■ **What you are asked to do**:
Extract the line that contains "[472 202] |" and every line after it to the end of the records below, exactly as written and nothing else.

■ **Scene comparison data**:
»»

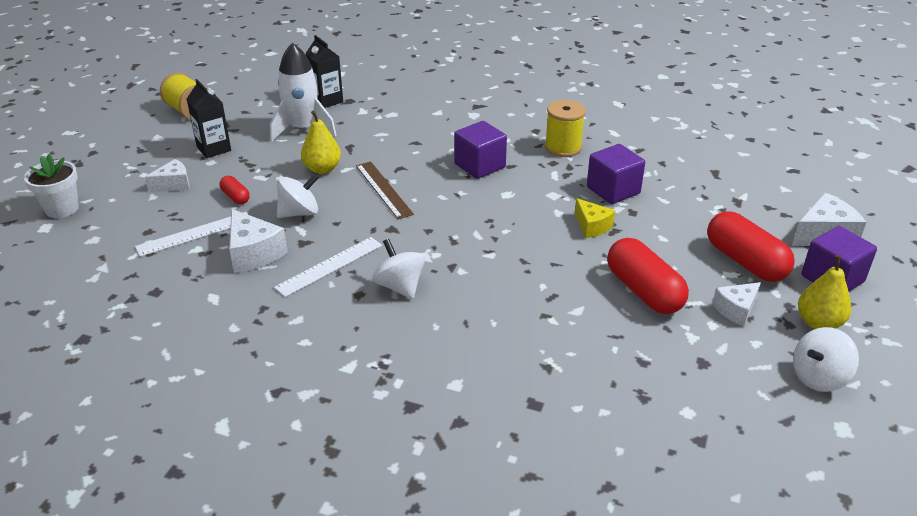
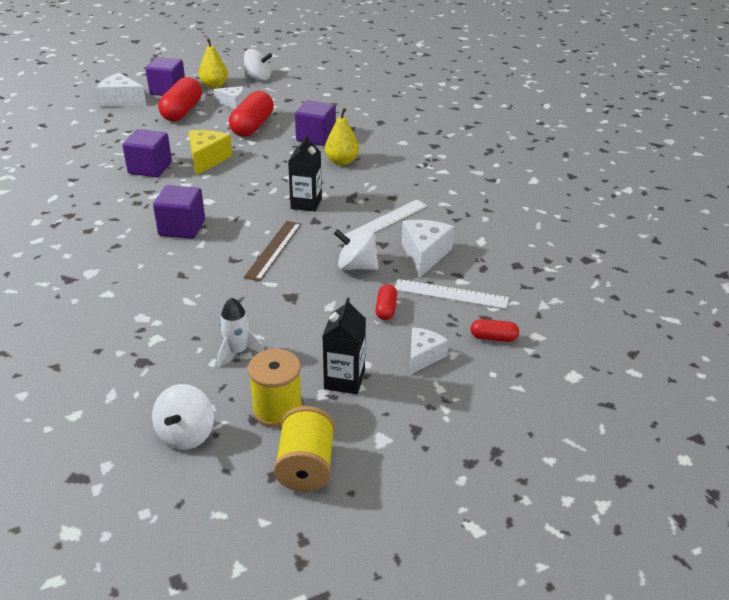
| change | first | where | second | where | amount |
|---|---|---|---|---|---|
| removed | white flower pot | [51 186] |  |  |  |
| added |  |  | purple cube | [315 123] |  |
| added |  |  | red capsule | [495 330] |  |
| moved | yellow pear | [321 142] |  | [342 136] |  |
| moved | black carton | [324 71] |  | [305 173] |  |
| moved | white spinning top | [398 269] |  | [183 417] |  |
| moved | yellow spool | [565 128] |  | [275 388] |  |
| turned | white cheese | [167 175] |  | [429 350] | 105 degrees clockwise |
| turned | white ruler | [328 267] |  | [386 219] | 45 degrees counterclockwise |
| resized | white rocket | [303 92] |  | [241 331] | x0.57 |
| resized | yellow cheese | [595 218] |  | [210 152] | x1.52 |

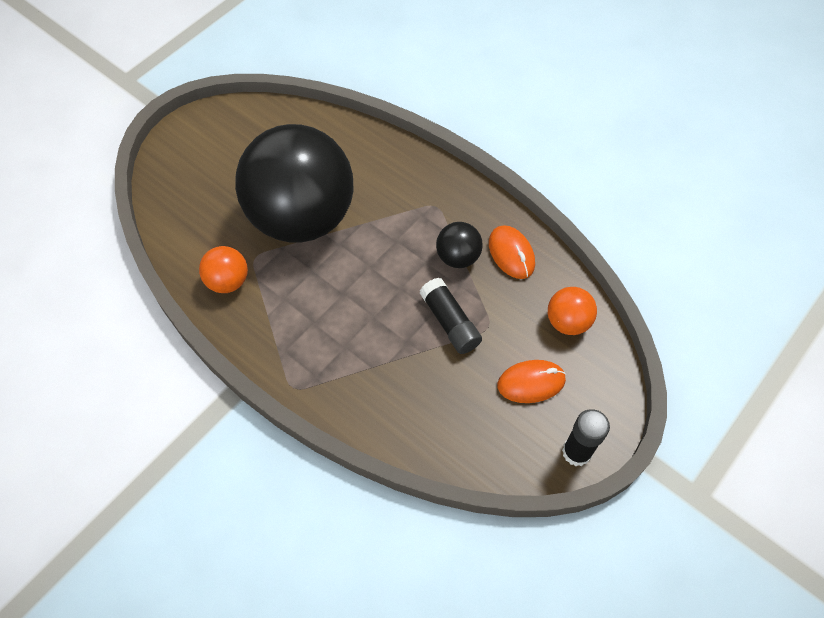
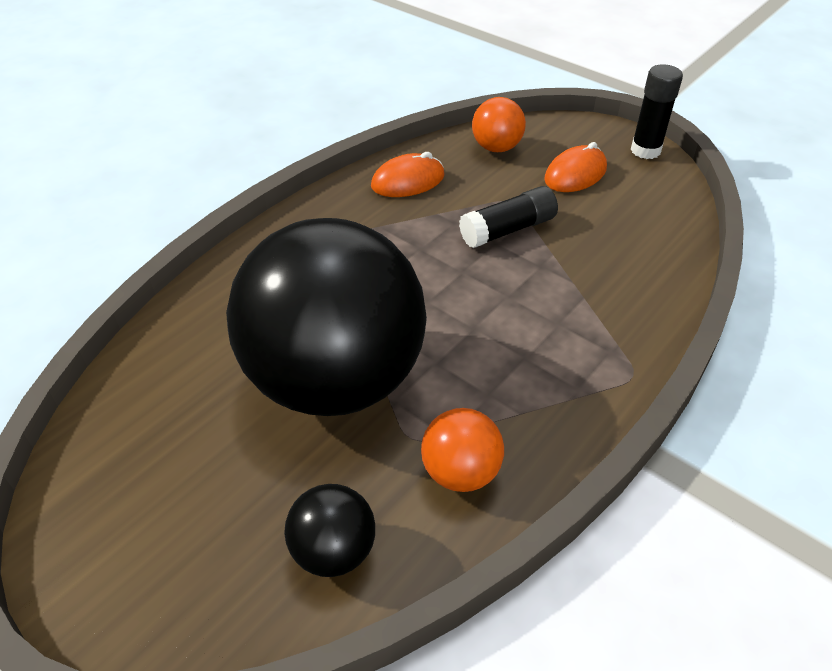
| change | first | where | second | where | amount |
|---|---|---|---|---|---|
| moved | black ball | [459 245] |  | [329 530] |  |
| turned | orange mouse | [531 381] |  | [575 167] | 60 degrees clockwise |

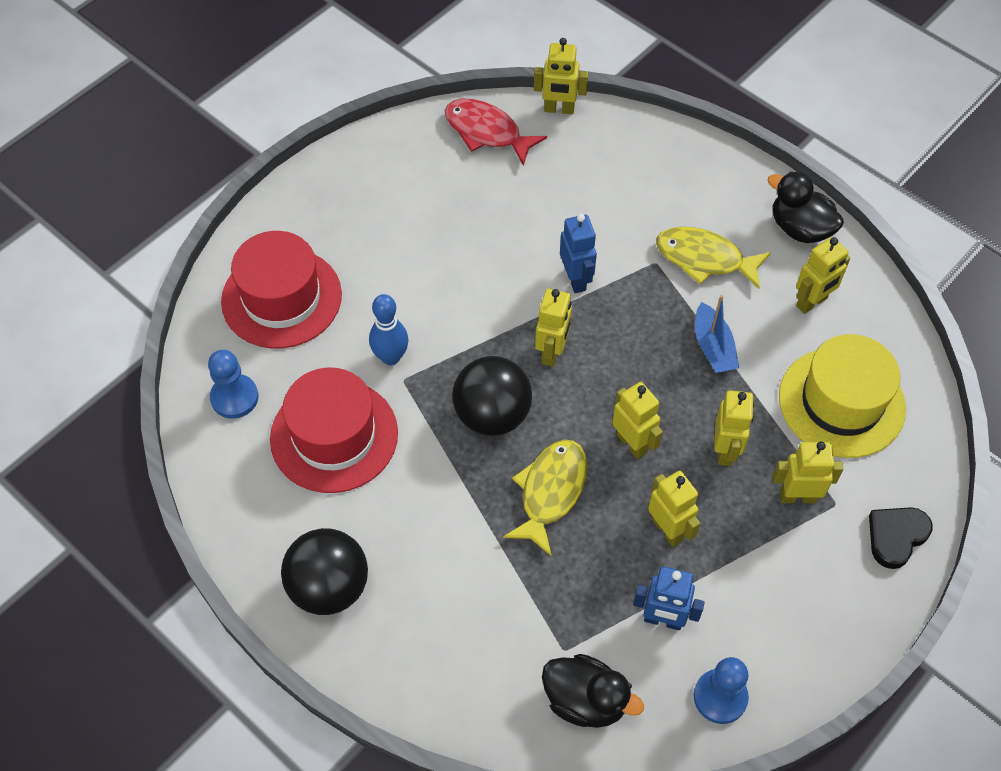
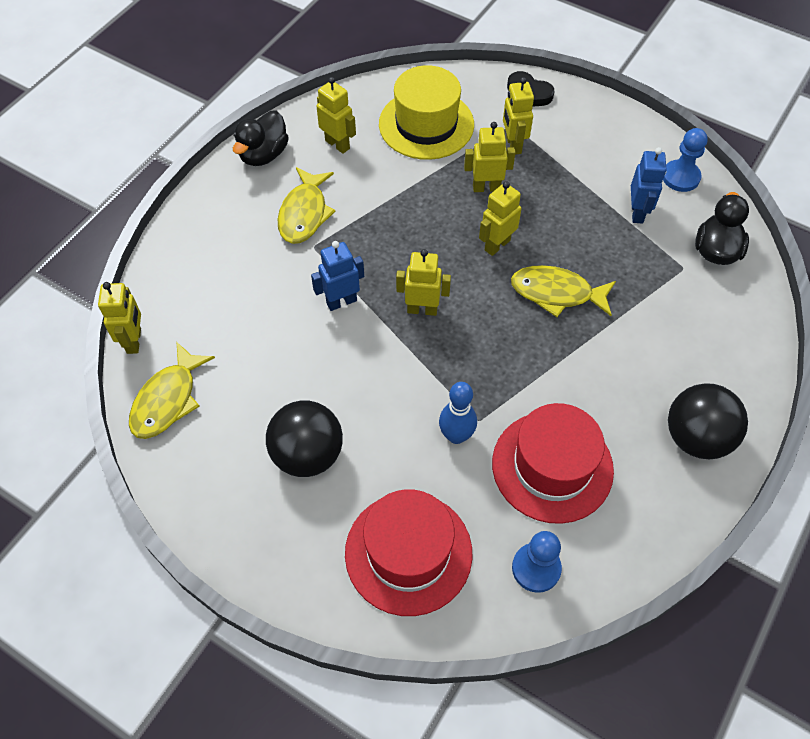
| change | first | where | second | where | amount |
|---|---|---|---|---|---|
| removed | yellow robot | [674 509] |  |  |  |
| removed | blue boat | [717 334] |  |  |  |
| moved | black ball | [492 396] |  | [304 438] |  |
| recoloured | red fish | [496 132] | yellow fish | [172 390] |  |

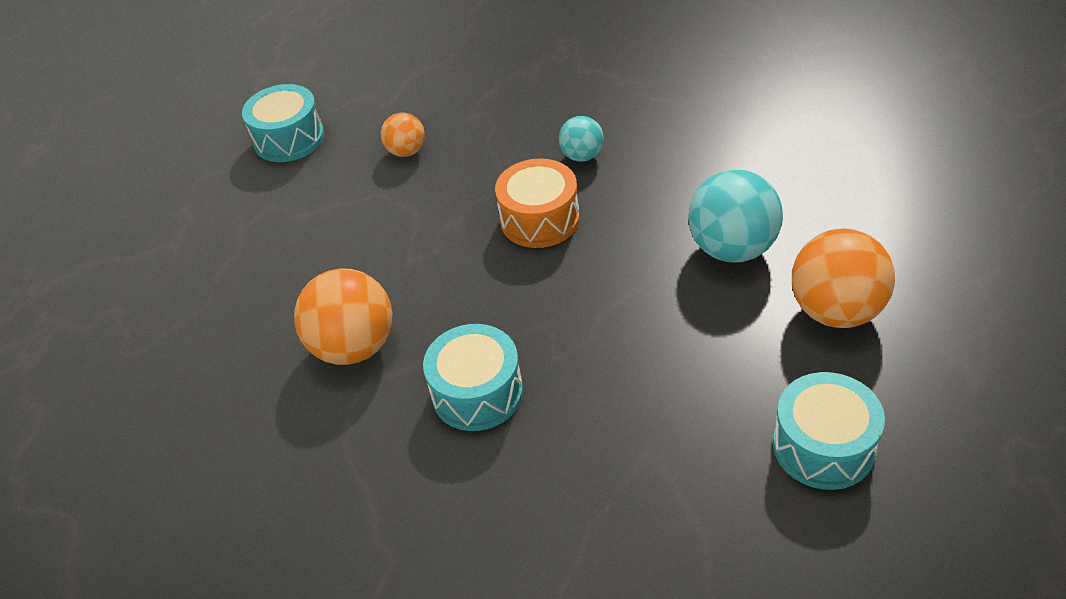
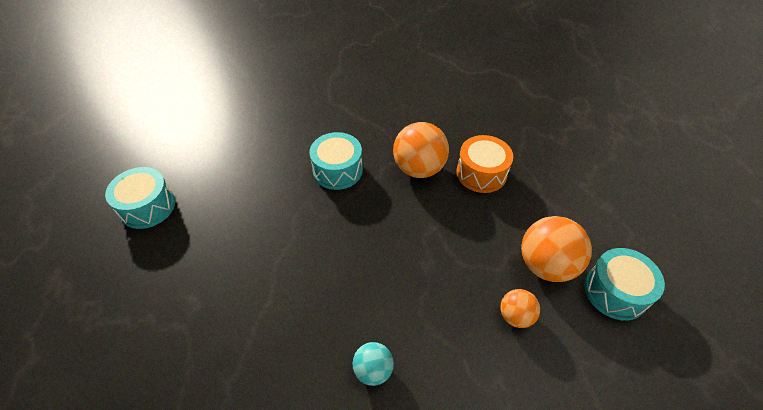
| change | first | where | second | where | amount |
|---|---|---|---|---|---|
| removed | turquoise ball | [735 216] |  |  |  |
| moved | orange drum | [537 203] |  | [485 164] |  |
| moved | orange ball | [843 278] |  | [556 249] |  |

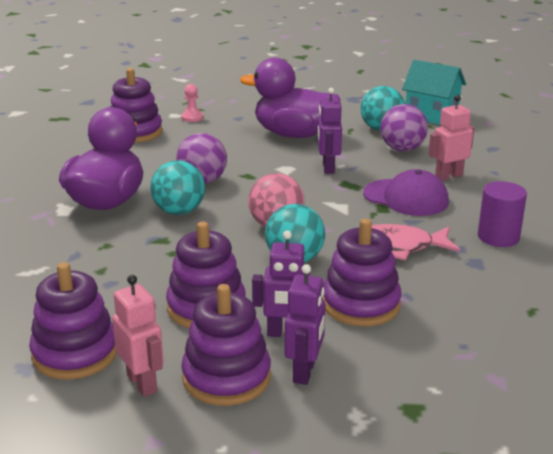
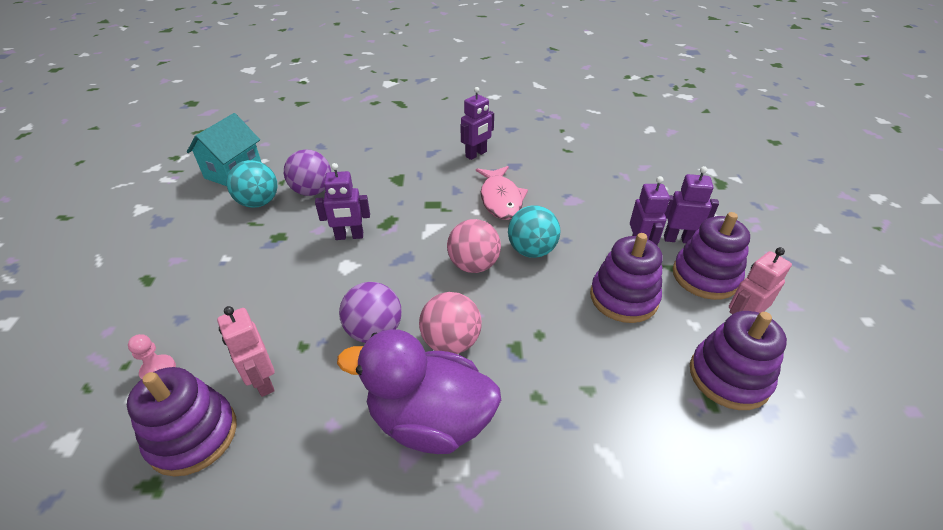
| change | first | where | second | where | amount |
|---|---|---|---|---|---|
| removed | purple duck | [290 97] |  |  |  |
| removed | purple stacking toy | [362 272] |  |  |  |
| removed | purple cap | [406 192] |  |  |  |
| moved | pink robot | [451 138] |  | [246 351] |  |
| replaced | purple cylinder | [502 214] | purple robot | [477 123] |  |
| recoloured | turquoise ball | [177 187] | pink ball | [450 323] |  |

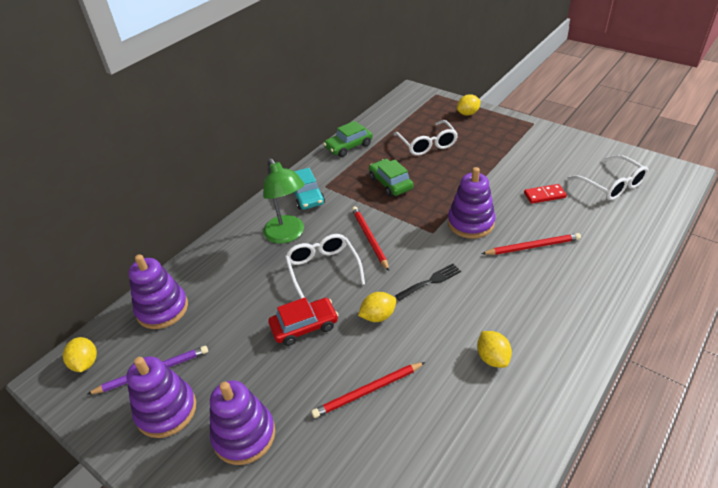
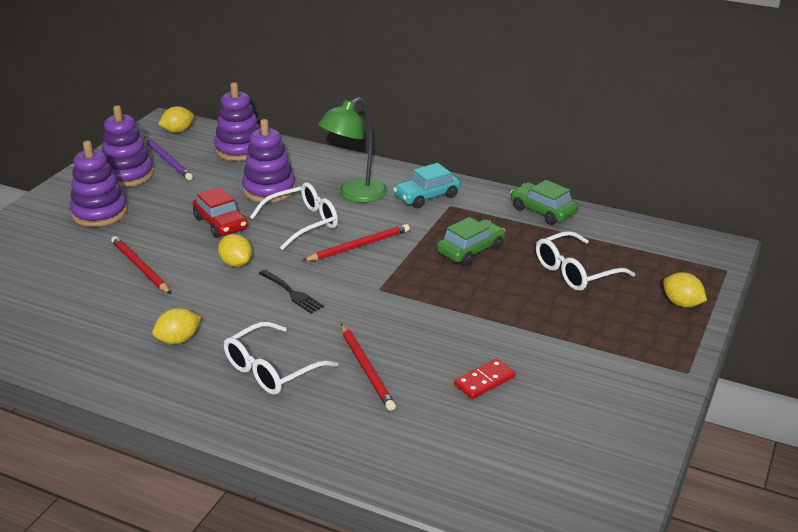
| change | first | where | second | where | amount |
|---|---|---|---|---|---|
| moved | purple stacking toy | [472 202] |  | [269 161] |  |
| moved | white glasses | [608 177] |  | [281 358] |  |
| turned | red domino | [545 194] |  | [484 379] | 75 degrees clockwise |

««

■ **Task result**:
| moved | purple stacking toy | [472 202] |  | [269 161] |  |
| moved | white glasses | [608 177] |  | [281 358] |  |
| turned | red domino | [545 194] |  | [484 379] | 75 degrees clockwise |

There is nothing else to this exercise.